━━━━━ SOURCE MATERIAL ━━━━━

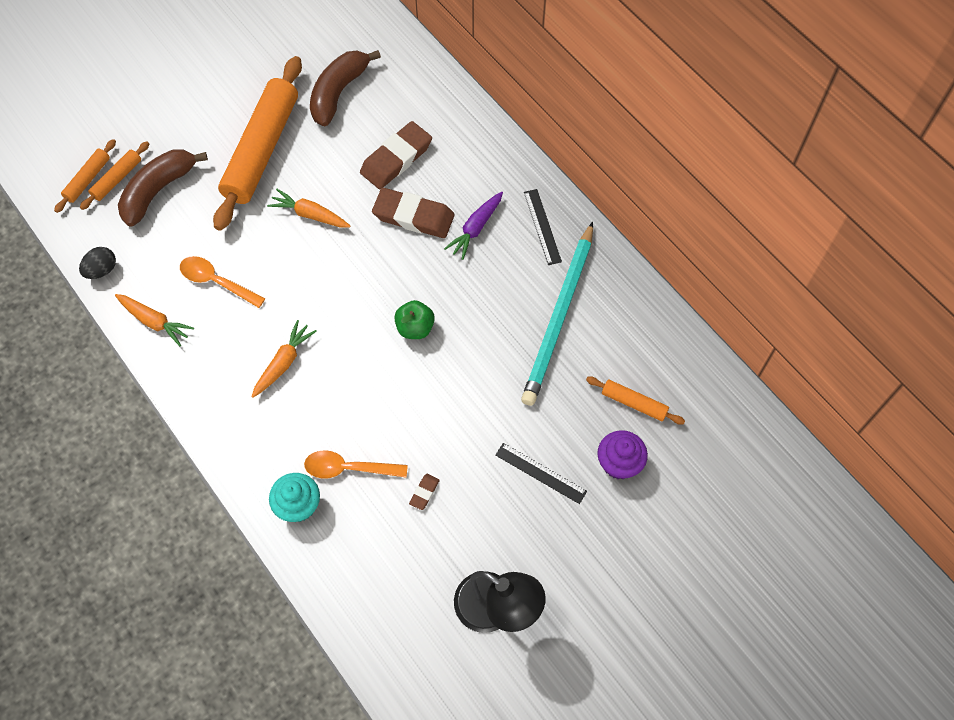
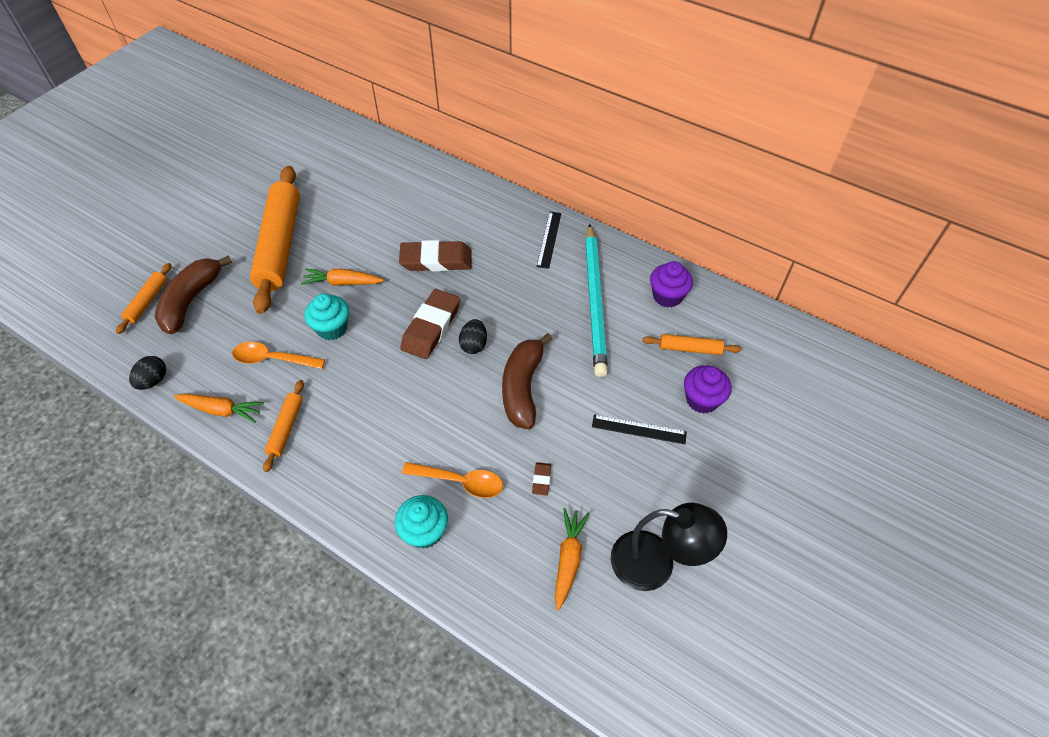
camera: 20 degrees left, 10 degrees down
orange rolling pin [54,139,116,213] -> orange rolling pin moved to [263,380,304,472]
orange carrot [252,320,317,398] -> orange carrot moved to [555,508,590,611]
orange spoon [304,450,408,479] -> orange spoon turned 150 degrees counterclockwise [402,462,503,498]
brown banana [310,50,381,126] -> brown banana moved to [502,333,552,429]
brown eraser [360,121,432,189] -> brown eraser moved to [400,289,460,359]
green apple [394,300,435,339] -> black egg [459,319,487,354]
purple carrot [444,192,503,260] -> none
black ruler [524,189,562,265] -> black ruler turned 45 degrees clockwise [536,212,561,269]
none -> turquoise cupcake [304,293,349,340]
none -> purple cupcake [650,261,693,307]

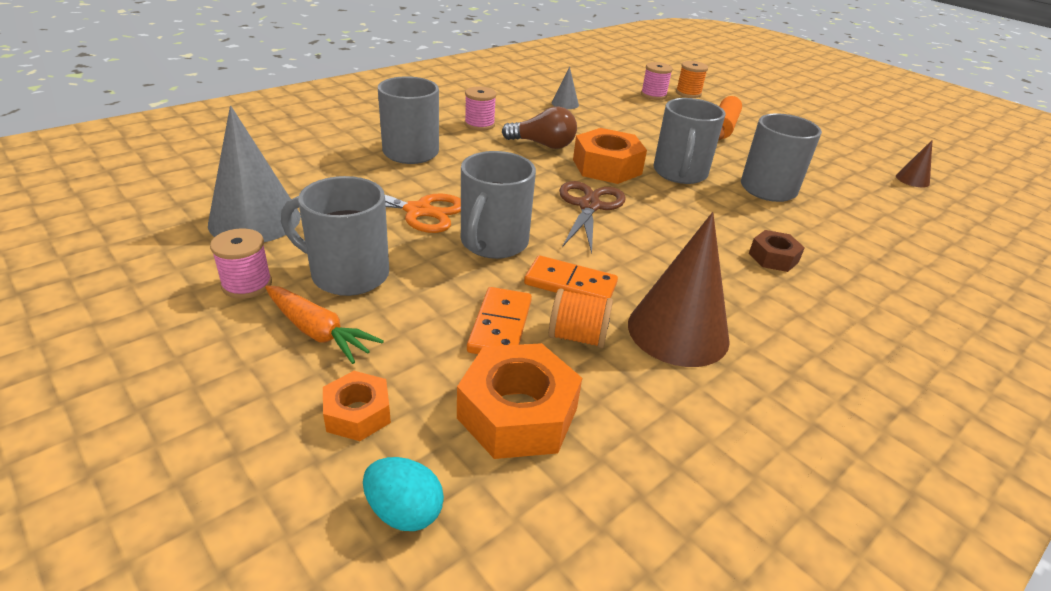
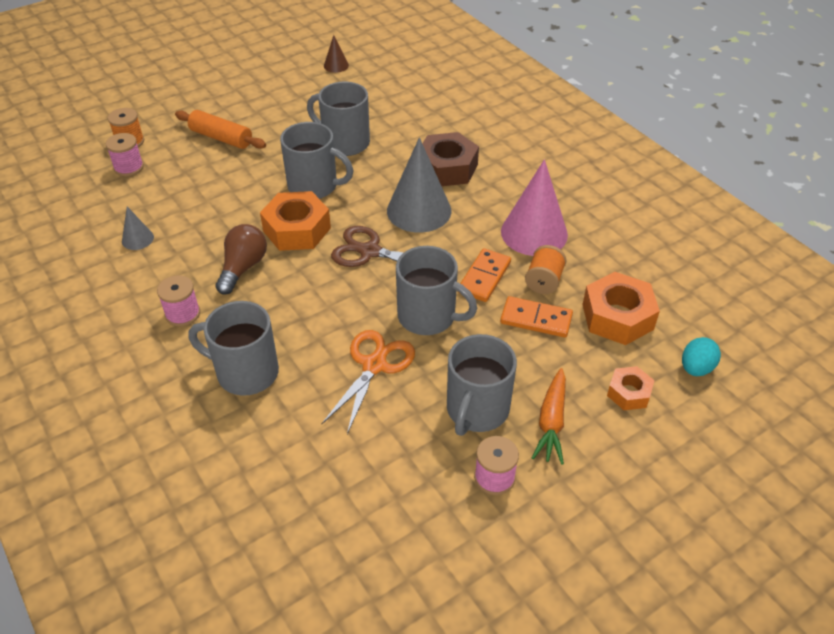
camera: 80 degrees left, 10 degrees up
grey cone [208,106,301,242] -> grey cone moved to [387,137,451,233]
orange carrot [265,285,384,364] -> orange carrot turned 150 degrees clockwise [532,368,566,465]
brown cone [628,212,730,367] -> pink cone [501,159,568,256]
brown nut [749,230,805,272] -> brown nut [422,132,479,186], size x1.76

━━━━━
━━━━━ SOURCE MATERIAL ━━━━━

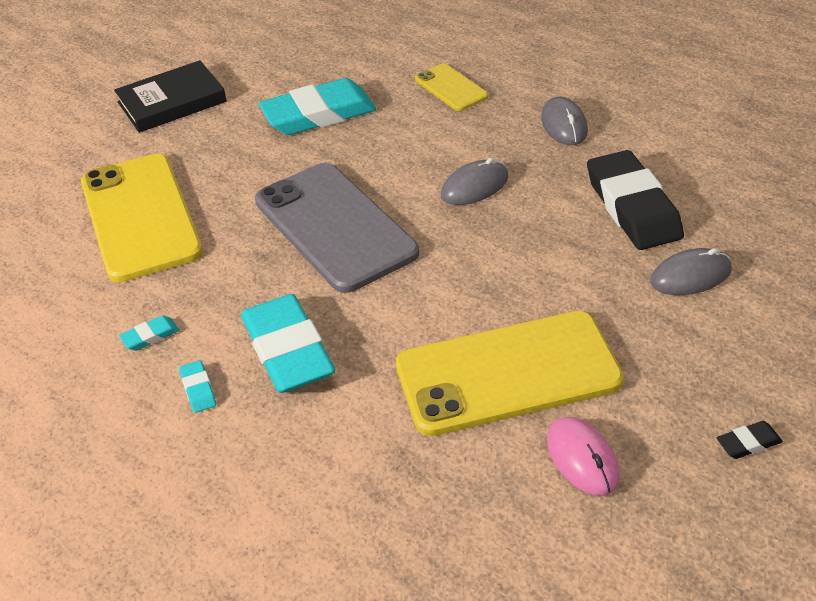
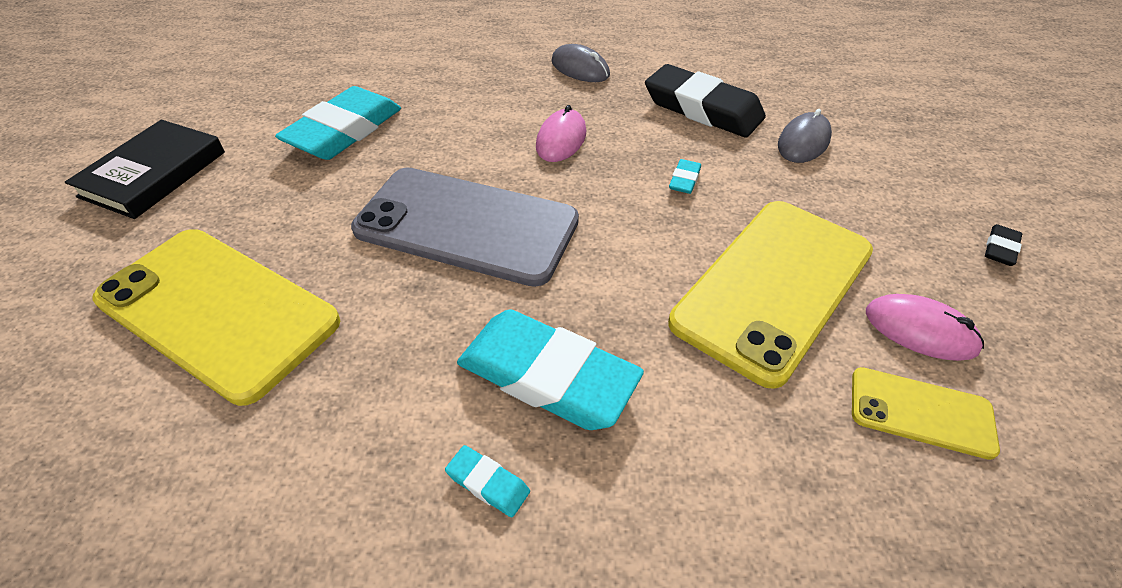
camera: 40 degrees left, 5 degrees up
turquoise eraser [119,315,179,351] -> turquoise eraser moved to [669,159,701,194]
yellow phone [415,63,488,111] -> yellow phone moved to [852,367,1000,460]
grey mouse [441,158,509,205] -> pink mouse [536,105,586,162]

━━━━━

_JOB ITEM_: Show each line from the material above where the string "moved" can be found.

_OUTPUT OF THE TASK_:
orange rolling pin [54,139,116,213] -> orange rolling pin moved to [263,380,304,472]
orange carrot [252,320,317,398] -> orange carrot moved to [555,508,590,611]
brown banana [310,50,381,126] -> brown banana moved to [502,333,552,429]
brown eraser [360,121,432,189] -> brown eraser moved to [400,289,460,359]
grey cone [208,106,301,242] -> grey cone moved to [387,137,451,233]
turquoise eraser [119,315,179,351] -> turquoise eraser moved to [669,159,701,194]
yellow phone [415,63,488,111] -> yellow phone moved to [852,367,1000,460]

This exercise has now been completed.